• [EXERCISE INSTRUCTIONS]: Transcribe only the lines in the data below falling between the line with "none -> green plate A6:A8 level 1" and the line with "none -> brown plate A14 level 2", including those two lines, and leave out any picture.

::::::::

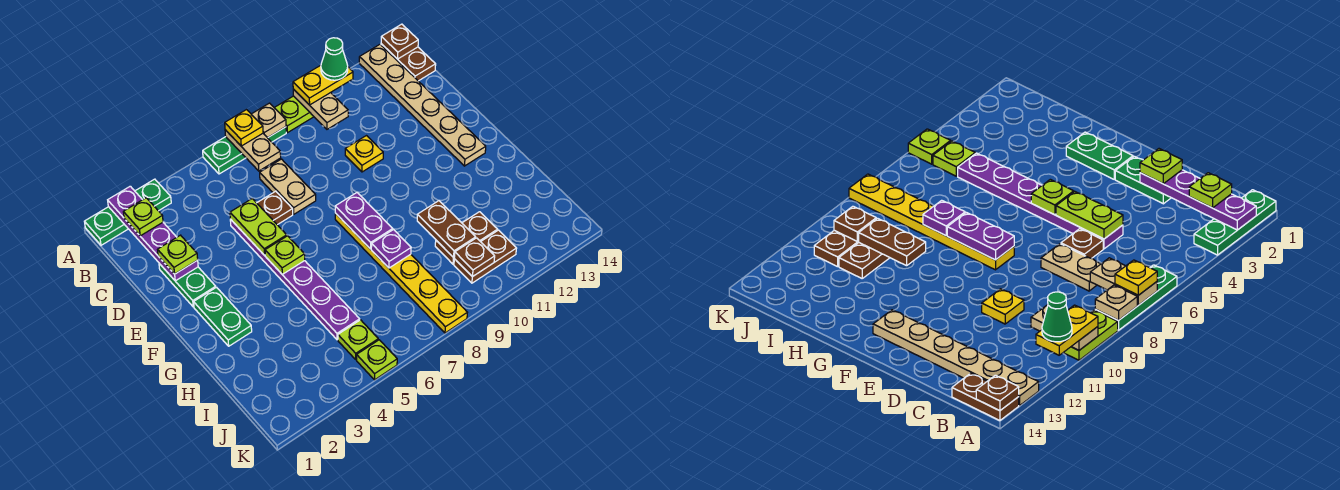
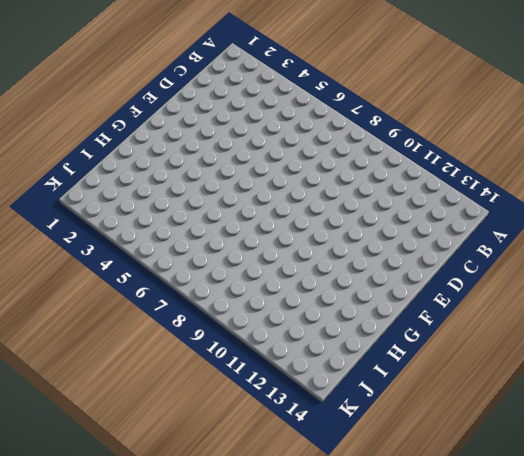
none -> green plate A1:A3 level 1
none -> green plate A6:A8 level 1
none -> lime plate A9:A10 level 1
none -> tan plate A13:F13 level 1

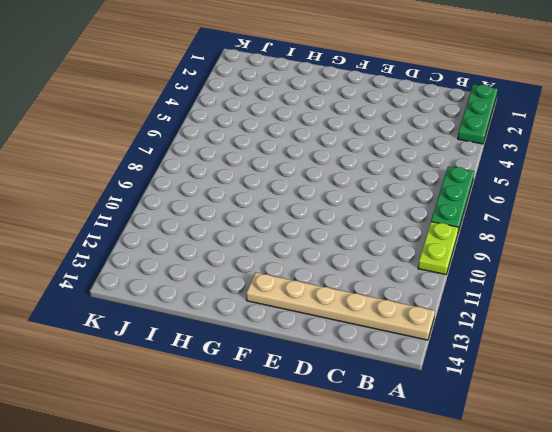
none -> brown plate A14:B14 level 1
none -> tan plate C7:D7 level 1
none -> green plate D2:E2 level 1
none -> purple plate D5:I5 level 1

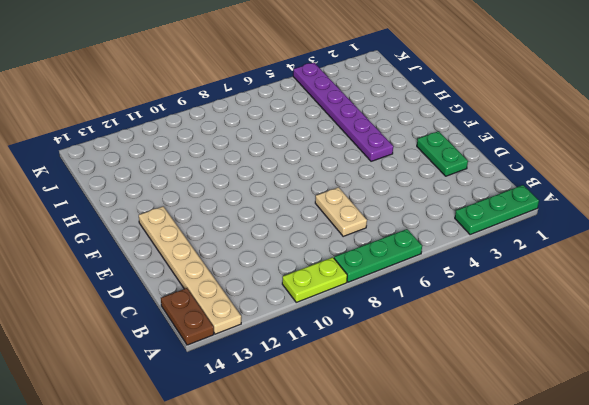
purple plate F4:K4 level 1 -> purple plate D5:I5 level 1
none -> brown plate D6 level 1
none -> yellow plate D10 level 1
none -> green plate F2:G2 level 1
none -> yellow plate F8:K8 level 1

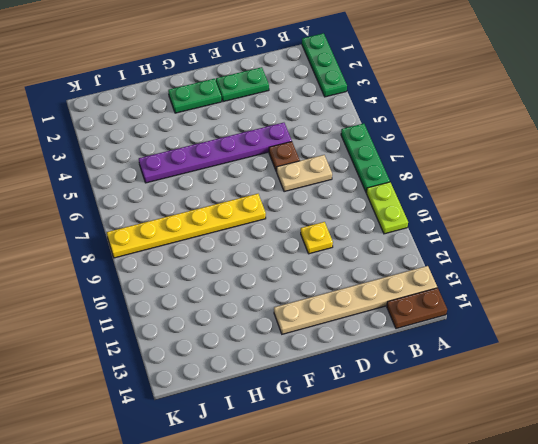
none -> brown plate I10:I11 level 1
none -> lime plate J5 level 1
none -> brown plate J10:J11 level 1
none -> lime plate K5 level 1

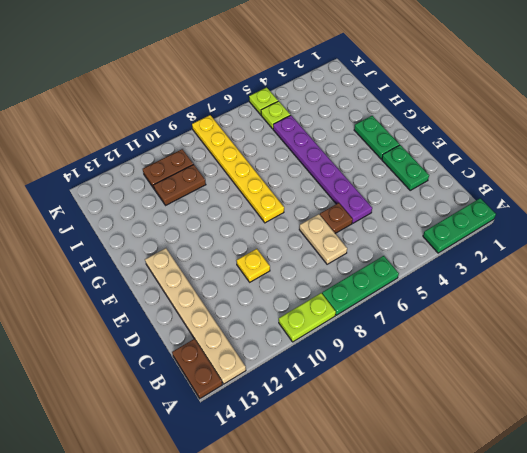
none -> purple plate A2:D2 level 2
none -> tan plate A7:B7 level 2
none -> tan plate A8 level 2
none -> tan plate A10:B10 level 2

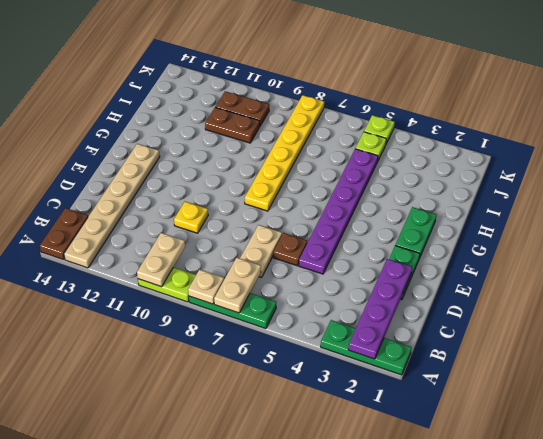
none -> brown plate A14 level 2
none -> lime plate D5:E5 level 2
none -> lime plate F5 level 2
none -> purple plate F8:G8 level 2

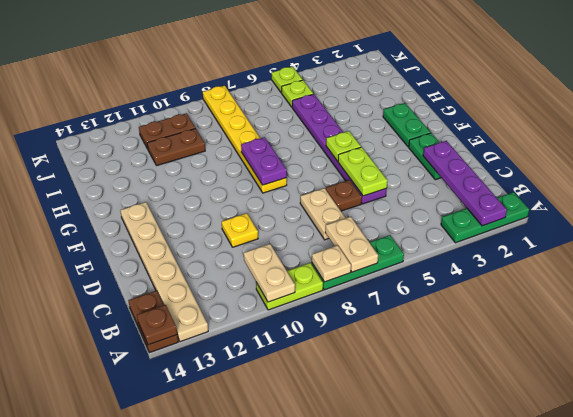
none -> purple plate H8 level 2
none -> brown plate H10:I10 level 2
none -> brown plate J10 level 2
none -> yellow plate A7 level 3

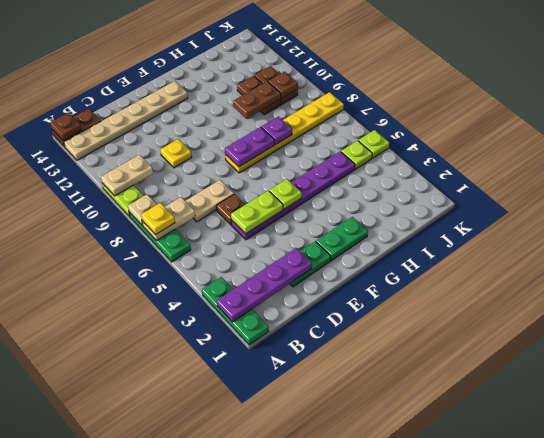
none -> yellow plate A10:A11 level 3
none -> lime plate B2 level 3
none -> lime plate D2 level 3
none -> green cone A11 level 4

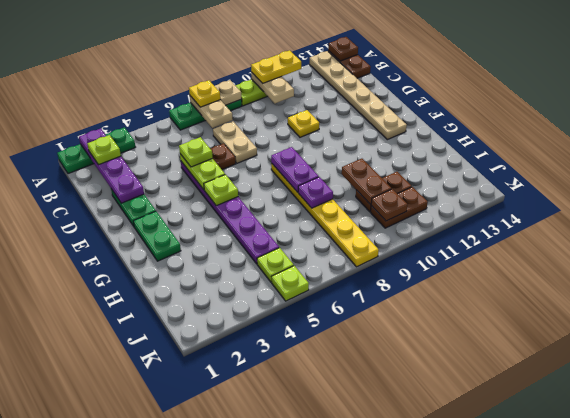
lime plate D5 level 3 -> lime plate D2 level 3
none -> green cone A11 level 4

::::::::

• [ANSWER BELOW]:
none -> green plate A6:A8 level 1
none -> lime plate A9:A10 level 1
none -> tan plate A13:F13 level 1

none -> brown plate A14:B14 level 1
none -> tan plate C7:D7 level 1
none -> green plate D2:E2 level 1
none -> purple plate D5:I5 level 1

purple plate F4:K4 level 1 -> purple plate D5:I5 level 1
none -> brown plate D6 level 1
none -> yellow plate D10 level 1
none -> green plate F2:G2 level 1
none -> yellow plate F8:K8 level 1

none -> brown plate I10:I11 level 1
none -> lime plate J5 level 1
none -> brown plate J10:J11 level 1
none -> lime plate K5 level 1

none -> purple plate A2:D2 level 2
none -> tan plate A7:B7 level 2
none -> tan plate A8 level 2
none -> tan plate A10:B10 level 2

none -> brown plate A14 level 2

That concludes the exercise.